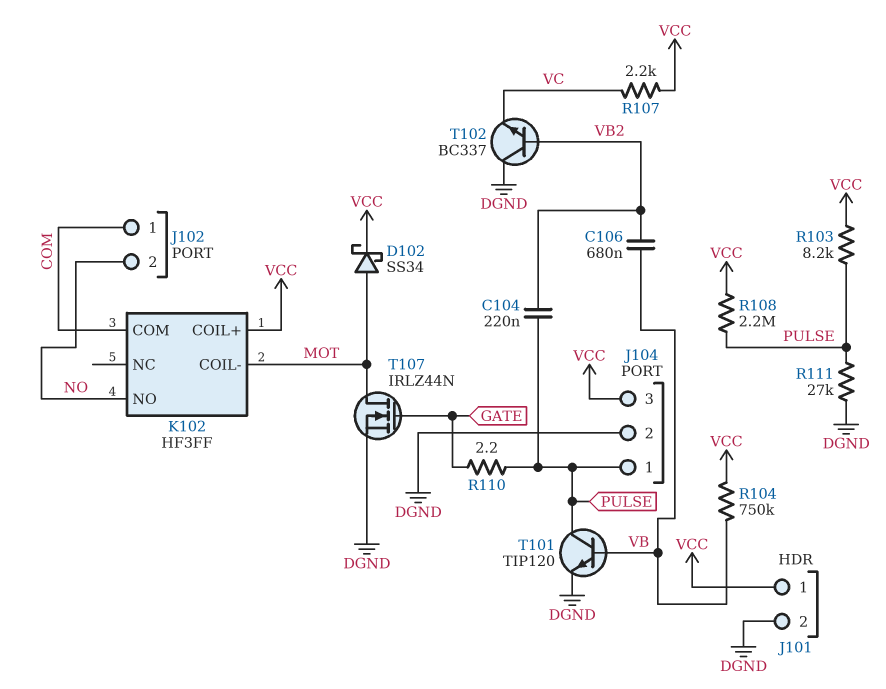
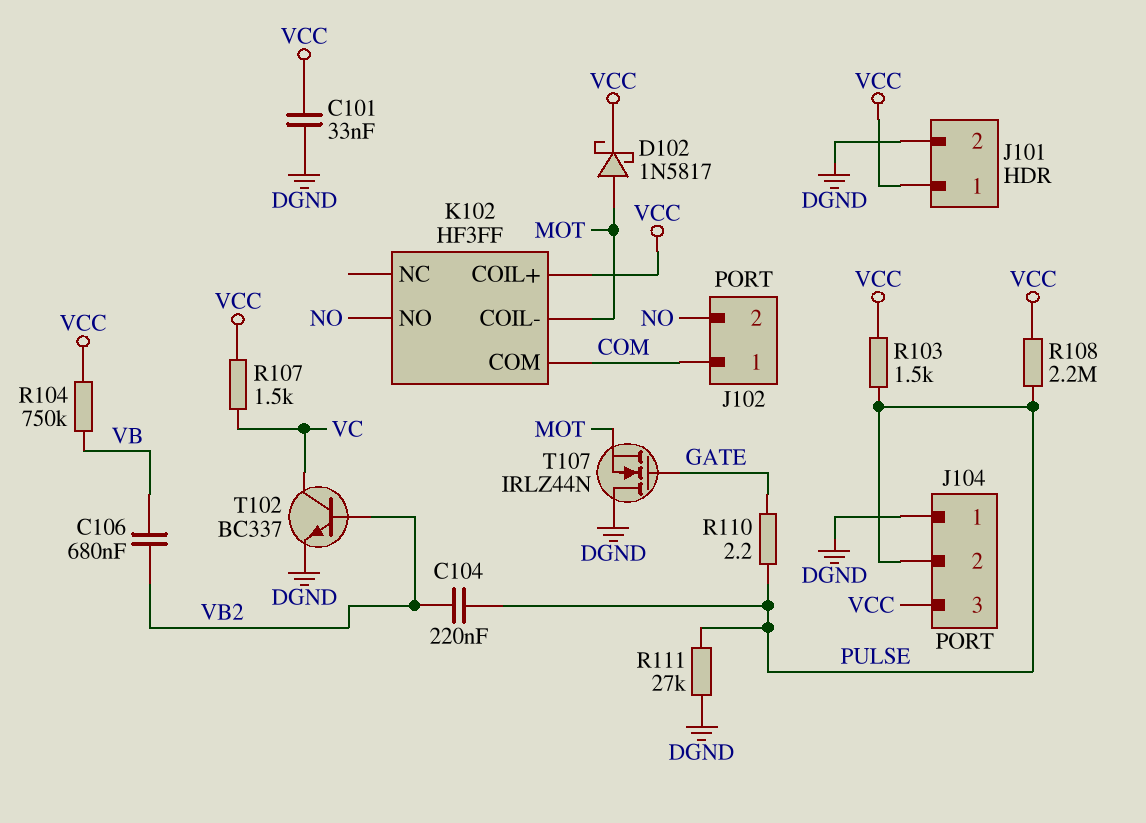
C101: none -> 33nF (DGND, VCC)
D102: schottky SS34 (A MOT, K VCC) -> schottky 1N5817 (A MOT, K VCC)
J104 pin 1: PULSE -> DGND
J104 pin 2: DGND -> PULSE
R103: 8.2k (PULSE, VCC) -> 1.5k (PULSE, VCC)
R107: 2.2k (VC, VCC) -> 1.5k (VC, VCC)
T101: NPN TIP120 (B VB, C PULSE, E DGND) -> none
T102: NPN BC337 (B VB2, C DGND, E VC) -> NPN BC337 (B VB2, C VC, E DGND)
T107: NMOS IRLZ44N (G GATE, D MOT, S DGND) -> NMOS IRLZ44N (G GATE, D DGND, S MOT)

- **What needs to be done**: Beginning with the line that holds "J104 pin 1: PULSE -> DGND" and ending with the last line of the material, retype each line exactly and output nothing else.

- **Task result**:
J104 pin 1: PULSE -> DGND
J104 pin 2: DGND -> PULSE
R103: 8.2k (PULSE, VCC) -> 1.5k (PULSE, VCC)
R107: 2.2k (VC, VCC) -> 1.5k (VC, VCC)
T101: NPN TIP120 (B VB, C PULSE, E DGND) -> none
T102: NPN BC337 (B VB2, C DGND, E VC) -> NPN BC337 (B VB2, C VC, E DGND)
T107: NMOS IRLZ44N (G GATE, D MOT, S DGND) -> NMOS IRLZ44N (G GATE, D DGND, S MOT)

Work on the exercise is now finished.